Find each line of the entries with the string "diamond", please, and copy it.

---------- LISTED RECORDS ----------

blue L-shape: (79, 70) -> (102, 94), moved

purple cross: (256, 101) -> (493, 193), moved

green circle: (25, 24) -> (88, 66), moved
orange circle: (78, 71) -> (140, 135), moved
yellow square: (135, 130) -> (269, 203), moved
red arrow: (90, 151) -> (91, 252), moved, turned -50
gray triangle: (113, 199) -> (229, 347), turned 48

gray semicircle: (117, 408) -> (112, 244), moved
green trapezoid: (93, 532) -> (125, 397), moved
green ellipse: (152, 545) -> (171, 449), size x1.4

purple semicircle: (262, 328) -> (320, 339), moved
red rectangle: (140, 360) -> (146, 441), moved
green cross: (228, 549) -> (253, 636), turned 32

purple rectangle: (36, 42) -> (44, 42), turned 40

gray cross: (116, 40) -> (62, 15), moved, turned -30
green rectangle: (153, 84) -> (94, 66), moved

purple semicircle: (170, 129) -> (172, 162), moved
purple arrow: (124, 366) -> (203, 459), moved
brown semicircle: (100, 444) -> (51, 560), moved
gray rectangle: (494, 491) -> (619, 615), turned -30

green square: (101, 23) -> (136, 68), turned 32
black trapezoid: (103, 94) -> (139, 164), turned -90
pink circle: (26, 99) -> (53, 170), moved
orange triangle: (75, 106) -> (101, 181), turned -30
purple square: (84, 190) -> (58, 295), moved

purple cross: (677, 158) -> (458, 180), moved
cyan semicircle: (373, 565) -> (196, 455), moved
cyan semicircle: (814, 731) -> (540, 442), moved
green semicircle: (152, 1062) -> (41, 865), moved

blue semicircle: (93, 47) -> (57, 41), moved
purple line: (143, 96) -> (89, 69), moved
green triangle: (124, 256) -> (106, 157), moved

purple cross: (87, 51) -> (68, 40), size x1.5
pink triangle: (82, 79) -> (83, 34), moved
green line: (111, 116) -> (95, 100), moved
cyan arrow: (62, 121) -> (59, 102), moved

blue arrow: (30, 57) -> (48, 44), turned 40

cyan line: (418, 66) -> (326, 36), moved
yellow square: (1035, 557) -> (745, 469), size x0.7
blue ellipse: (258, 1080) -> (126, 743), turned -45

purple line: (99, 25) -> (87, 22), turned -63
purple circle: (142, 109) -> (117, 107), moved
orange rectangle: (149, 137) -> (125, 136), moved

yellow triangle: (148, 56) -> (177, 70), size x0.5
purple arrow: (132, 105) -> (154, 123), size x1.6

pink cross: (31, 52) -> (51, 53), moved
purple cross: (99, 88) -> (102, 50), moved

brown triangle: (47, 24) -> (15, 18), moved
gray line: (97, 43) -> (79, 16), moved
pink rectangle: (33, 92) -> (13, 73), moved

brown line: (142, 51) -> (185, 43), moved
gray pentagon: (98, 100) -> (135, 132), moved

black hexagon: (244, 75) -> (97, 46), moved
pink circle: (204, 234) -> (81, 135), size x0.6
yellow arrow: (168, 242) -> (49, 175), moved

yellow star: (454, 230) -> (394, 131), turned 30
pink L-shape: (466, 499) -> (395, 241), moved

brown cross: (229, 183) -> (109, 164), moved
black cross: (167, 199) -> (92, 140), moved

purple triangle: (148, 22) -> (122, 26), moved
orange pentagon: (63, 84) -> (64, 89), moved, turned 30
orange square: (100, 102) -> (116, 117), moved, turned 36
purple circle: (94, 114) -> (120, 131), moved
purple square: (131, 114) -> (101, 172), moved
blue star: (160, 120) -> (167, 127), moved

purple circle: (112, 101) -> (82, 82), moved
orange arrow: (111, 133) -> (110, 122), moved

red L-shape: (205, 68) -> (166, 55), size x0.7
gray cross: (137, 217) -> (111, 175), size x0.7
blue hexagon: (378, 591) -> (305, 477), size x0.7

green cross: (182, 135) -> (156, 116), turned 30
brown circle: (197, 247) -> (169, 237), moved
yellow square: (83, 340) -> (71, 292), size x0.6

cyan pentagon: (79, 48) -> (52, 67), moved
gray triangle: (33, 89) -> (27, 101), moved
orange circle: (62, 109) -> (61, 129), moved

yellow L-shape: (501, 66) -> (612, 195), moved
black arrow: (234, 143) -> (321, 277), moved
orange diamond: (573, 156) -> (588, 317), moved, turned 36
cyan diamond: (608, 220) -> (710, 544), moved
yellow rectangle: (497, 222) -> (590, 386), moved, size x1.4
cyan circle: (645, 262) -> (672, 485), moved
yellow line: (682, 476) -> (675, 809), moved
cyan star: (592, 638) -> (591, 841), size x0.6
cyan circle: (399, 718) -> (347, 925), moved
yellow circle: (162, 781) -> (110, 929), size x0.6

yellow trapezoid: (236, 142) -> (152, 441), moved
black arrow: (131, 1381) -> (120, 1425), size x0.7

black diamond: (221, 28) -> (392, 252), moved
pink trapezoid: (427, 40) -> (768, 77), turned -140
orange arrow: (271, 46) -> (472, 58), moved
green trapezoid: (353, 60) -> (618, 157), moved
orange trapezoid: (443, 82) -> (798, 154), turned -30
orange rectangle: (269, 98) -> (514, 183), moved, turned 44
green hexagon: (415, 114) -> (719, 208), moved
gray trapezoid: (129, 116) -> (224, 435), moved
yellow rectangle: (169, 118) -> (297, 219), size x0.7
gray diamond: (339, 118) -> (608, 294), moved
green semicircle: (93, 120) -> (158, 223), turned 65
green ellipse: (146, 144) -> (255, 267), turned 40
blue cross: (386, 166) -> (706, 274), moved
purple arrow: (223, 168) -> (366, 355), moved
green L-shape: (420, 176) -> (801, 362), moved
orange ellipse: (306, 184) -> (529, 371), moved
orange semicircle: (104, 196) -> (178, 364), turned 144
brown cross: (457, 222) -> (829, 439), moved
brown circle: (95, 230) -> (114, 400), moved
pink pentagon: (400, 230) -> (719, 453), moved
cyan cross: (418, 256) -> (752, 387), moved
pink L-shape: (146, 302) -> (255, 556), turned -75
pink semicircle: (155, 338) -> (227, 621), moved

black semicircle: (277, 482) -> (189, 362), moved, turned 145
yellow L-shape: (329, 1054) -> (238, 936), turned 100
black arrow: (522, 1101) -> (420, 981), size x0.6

----------

» WRITTEN ANSWER
orange diamond: (573, 156) -> (588, 317), moved, turned 36
cyan diamond: (608, 220) -> (710, 544), moved
black diamond: (221, 28) -> (392, 252), moved
gray diamond: (339, 118) -> (608, 294), moved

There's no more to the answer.